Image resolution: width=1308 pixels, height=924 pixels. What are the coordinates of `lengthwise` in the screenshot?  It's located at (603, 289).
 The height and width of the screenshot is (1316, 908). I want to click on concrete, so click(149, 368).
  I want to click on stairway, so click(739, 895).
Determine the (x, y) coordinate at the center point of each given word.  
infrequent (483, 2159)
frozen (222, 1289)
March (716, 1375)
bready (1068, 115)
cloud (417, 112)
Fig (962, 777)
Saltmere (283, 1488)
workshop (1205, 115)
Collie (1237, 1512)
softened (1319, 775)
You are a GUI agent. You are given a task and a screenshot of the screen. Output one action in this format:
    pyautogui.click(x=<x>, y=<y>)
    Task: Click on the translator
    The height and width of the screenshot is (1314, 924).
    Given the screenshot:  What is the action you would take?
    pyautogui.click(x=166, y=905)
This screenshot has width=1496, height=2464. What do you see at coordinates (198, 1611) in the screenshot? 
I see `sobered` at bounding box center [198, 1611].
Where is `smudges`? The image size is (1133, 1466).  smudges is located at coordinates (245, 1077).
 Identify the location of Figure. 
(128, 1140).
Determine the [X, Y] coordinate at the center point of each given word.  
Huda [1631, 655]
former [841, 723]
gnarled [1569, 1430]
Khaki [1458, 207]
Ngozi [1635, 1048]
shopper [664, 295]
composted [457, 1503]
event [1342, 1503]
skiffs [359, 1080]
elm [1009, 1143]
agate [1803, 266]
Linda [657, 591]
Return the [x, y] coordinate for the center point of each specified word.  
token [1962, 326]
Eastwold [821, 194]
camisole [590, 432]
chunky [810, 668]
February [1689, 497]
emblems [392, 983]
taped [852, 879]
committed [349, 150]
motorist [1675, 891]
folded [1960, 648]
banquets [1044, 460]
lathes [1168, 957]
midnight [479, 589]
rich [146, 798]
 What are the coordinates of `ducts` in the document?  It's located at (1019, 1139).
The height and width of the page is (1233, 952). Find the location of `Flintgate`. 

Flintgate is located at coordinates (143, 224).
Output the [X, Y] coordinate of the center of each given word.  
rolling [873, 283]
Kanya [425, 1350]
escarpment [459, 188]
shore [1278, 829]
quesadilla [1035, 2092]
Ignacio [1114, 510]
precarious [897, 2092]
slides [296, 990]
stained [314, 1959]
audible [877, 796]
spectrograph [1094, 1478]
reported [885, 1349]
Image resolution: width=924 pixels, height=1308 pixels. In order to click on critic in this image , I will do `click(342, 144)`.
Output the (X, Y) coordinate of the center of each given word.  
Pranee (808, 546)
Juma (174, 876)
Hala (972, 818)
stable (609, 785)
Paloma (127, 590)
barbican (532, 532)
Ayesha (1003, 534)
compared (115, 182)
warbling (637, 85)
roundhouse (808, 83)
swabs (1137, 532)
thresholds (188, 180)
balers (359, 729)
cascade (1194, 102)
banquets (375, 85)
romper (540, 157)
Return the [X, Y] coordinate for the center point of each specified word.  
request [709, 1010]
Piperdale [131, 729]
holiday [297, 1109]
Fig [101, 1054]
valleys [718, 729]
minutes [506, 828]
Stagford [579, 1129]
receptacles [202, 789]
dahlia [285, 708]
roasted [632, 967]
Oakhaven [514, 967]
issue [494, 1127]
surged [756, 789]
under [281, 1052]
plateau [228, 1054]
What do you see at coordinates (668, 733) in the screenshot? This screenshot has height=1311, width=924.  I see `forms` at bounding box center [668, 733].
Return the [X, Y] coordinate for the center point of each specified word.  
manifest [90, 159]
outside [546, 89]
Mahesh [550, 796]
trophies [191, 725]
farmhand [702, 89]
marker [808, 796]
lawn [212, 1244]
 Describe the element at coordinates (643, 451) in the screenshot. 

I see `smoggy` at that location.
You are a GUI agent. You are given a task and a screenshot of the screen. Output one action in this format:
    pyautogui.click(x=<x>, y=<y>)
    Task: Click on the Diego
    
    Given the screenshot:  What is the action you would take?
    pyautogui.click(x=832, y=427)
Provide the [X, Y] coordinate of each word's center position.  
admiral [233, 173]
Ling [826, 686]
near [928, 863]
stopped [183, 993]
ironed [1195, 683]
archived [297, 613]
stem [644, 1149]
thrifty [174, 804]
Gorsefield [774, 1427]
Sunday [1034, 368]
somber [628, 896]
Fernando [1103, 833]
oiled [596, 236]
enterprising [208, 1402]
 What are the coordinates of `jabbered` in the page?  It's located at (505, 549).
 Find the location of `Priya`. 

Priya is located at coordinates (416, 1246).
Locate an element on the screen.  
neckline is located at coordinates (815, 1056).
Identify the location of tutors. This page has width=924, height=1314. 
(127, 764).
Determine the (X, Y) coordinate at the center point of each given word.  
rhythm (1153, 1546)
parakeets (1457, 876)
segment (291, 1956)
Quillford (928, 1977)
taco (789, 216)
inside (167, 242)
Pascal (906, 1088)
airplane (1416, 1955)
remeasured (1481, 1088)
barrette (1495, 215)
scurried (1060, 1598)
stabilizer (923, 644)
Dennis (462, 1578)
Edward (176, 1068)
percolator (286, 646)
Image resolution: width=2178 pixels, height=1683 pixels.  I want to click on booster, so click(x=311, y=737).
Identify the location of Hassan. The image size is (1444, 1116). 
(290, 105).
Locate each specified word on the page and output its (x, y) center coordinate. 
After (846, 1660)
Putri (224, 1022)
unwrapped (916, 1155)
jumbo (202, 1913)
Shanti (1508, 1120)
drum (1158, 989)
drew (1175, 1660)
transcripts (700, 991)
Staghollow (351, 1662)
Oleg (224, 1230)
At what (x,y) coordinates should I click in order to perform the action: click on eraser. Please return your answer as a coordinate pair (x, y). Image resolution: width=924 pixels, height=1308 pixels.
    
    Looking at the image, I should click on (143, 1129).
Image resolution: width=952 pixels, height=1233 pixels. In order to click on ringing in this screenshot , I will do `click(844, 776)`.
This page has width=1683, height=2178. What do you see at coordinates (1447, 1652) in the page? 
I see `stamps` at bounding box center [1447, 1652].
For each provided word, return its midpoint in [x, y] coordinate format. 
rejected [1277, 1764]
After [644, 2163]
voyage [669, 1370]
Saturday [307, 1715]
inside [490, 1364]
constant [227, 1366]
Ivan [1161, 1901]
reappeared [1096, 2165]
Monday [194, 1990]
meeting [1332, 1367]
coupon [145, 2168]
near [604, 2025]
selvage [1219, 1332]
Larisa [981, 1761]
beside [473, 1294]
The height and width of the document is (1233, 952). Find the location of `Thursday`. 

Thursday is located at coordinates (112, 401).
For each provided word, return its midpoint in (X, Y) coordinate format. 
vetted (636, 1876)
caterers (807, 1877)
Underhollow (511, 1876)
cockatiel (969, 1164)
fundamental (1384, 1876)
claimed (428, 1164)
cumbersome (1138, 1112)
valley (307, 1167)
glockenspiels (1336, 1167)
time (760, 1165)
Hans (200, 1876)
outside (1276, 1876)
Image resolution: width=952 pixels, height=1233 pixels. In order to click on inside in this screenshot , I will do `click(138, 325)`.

• • • •

=== WRITTEN REQUEST ===
Can you reproduce all of the items above verbatim, line for line?

=== ANSWER IN FULL ===
Image resolution: width=1308 pixels, height=924 pixels. What are the coordinates of `lengthwise` in the screenshot?  It's located at (603, 289).
 The height and width of the screenshot is (1316, 908). I want to click on concrete, so click(149, 368).
  I want to click on stairway, so click(739, 895).
Determine the (x, y) coordinate at the center point of each given word.  
infrequent (483, 2159)
frozen (222, 1289)
March (716, 1375)
bready (1068, 115)
cloud (417, 112)
Fig (962, 777)
Saltmere (283, 1488)
workshop (1205, 115)
Collie (1237, 1512)
softened (1319, 775)
You are a GUI agent. You are given a task and a screenshot of the screen. Output one action in this format:
    pyautogui.click(x=<x>, y=<y>)
    Task: Click on the translator
    The height and width of the screenshot is (1314, 924).
    Given the screenshot:  What is the action you would take?
    pyautogui.click(x=166, y=905)
This screenshot has width=1496, height=2464. What do you see at coordinates (198, 1611) in the screenshot? 
I see `sobered` at bounding box center [198, 1611].
Where is `smudges`? The image size is (1133, 1466).  smudges is located at coordinates (245, 1077).
 Identify the location of Figure. 
(128, 1140).
Determine the [X, Y] coordinate at the center point of each given word.  
Huda [1631, 655]
former [841, 723]
gnarled [1569, 1430]
Khaki [1458, 207]
Ngozi [1635, 1048]
shopper [664, 295]
composted [457, 1503]
event [1342, 1503]
skiffs [359, 1080]
elm [1009, 1143]
agate [1803, 266]
Linda [657, 591]
Return the [x, y] coordinate for the center point of each specified word.  
token [1962, 326]
Eastwold [821, 194]
camisole [590, 432]
chunky [810, 668]
February [1689, 497]
emblems [392, 983]
taped [852, 879]
committed [349, 150]
motorist [1675, 891]
folded [1960, 648]
banquets [1044, 460]
lathes [1168, 957]
midnight [479, 589]
rich [146, 798]
 What are the coordinates of `ducts` in the document?  It's located at (1019, 1139).
The height and width of the page is (1233, 952). Find the location of `Flintgate`. 

Flintgate is located at coordinates (143, 224).
Output the [X, Y] coordinate of the center of each given word.  
rolling [873, 283]
Kanya [425, 1350]
escarpment [459, 188]
shore [1278, 829]
quesadilla [1035, 2092]
Ignacio [1114, 510]
precarious [897, 2092]
slides [296, 990]
stained [314, 1959]
audible [877, 796]
spectrograph [1094, 1478]
reported [885, 1349]
Image resolution: width=924 pixels, height=1308 pixels. In order to click on critic in this image , I will do `click(342, 144)`.
Output the (X, Y) coordinate of the center of each given word.  
Pranee (808, 546)
Juma (174, 876)
Hala (972, 818)
stable (609, 785)
Paloma (127, 590)
barbican (532, 532)
Ayesha (1003, 534)
compared (115, 182)
warbling (637, 85)
roundhouse (808, 83)
swabs (1137, 532)
thresholds (188, 180)
balers (359, 729)
cascade (1194, 102)
banquets (375, 85)
romper (540, 157)
Return the [X, Y] coordinate for the center point of each specified word.  
request [709, 1010]
Piperdale [131, 729]
holiday [297, 1109]
Fig [101, 1054]
valleys [718, 729]
minutes [506, 828]
Stagford [579, 1129]
receptacles [202, 789]
dahlia [285, 708]
roasted [632, 967]
Oakhaven [514, 967]
issue [494, 1127]
surged [756, 789]
under [281, 1052]
plateau [228, 1054]
What do you see at coordinates (668, 733) in the screenshot? This screenshot has height=1311, width=924.  I see `forms` at bounding box center [668, 733].
Return the [X, Y] coordinate for the center point of each specified word.  
manifest [90, 159]
outside [546, 89]
Mahesh [550, 796]
trophies [191, 725]
farmhand [702, 89]
marker [808, 796]
lawn [212, 1244]
 Describe the element at coordinates (643, 451) in the screenshot. 

I see `smoggy` at that location.
You are a GUI agent. You are given a task and a screenshot of the screen. Output one action in this format:
    pyautogui.click(x=<x>, y=<y>)
    Task: Click on the Diego
    
    Given the screenshot:  What is the action you would take?
    pyautogui.click(x=832, y=427)
Provide the [X, Y] coordinate of each word's center position.  
admiral [233, 173]
Ling [826, 686]
near [928, 863]
stopped [183, 993]
ironed [1195, 683]
archived [297, 613]
stem [644, 1149]
thrifty [174, 804]
Gorsefield [774, 1427]
Sunday [1034, 368]
somber [628, 896]
Fernando [1103, 833]
oiled [596, 236]
enterprising [208, 1402]
 What are the coordinates of `jabbered` in the page?  It's located at (505, 549).
 Find the location of `Priya`. 

Priya is located at coordinates (416, 1246).
Locate an element on the screen.  
neckline is located at coordinates (815, 1056).
Identify the location of tutors. This page has width=924, height=1314. 
(127, 764).
Determine the (X, Y) coordinate at the center point of each given word.  
rhythm (1153, 1546)
parakeets (1457, 876)
segment (291, 1956)
Quillford (928, 1977)
taco (789, 216)
inside (167, 242)
Pascal (906, 1088)
airplane (1416, 1955)
remeasured (1481, 1088)
barrette (1495, 215)
scurried (1060, 1598)
stabilizer (923, 644)
Dennis (462, 1578)
Edward (176, 1068)
percolator (286, 646)
Image resolution: width=2178 pixels, height=1683 pixels.  I want to click on booster, so click(x=311, y=737).
Identify the location of Hassan. The image size is (1444, 1116). 
(290, 105).
Locate each specified word on the page and output its (x, y) center coordinate. 
After (846, 1660)
Putri (224, 1022)
unwrapped (916, 1155)
jumbo (202, 1913)
Shanti (1508, 1120)
drum (1158, 989)
drew (1175, 1660)
transcripts (700, 991)
Staghollow (351, 1662)
Oleg (224, 1230)
At what (x,y) coordinates should I click in order to perform the action: click on eraser. Please return your answer as a coordinate pair (x, y). Image resolution: width=924 pixels, height=1308 pixels.
    
    Looking at the image, I should click on (143, 1129).
Image resolution: width=952 pixels, height=1233 pixels. In order to click on ringing in this screenshot , I will do `click(844, 776)`.
This page has width=1683, height=2178. What do you see at coordinates (1447, 1652) in the page? 
I see `stamps` at bounding box center [1447, 1652].
For each provided word, return its midpoint in [x, y] coordinate format. 
rejected [1277, 1764]
After [644, 2163]
voyage [669, 1370]
Saturday [307, 1715]
inside [490, 1364]
constant [227, 1366]
Ivan [1161, 1901]
reappeared [1096, 2165]
Monday [194, 1990]
meeting [1332, 1367]
coupon [145, 2168]
near [604, 2025]
selvage [1219, 1332]
Larisa [981, 1761]
beside [473, 1294]
The height and width of the document is (1233, 952). Find the location of `Thursday`. 

Thursday is located at coordinates (112, 401).
For each provided word, return its midpoint in (X, Y) coordinate format. 
vetted (636, 1876)
caterers (807, 1877)
Underhollow (511, 1876)
cockatiel (969, 1164)
fundamental (1384, 1876)
claimed (428, 1164)
cumbersome (1138, 1112)
valley (307, 1167)
glockenspiels (1336, 1167)
time (760, 1165)
Hans (200, 1876)
outside (1276, 1876)
Image resolution: width=952 pixels, height=1233 pixels. In order to click on inside in this screenshot , I will do `click(138, 325)`.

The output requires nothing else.